### What is needed
Using the records below, report how many lines hold "brown", with no extra text.

Scene comparison data:
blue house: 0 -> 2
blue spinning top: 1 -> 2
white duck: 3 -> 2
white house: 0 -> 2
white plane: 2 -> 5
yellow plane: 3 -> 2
...
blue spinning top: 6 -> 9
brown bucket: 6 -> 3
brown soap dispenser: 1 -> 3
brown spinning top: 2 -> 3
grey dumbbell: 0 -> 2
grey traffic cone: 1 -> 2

### Exercise result
3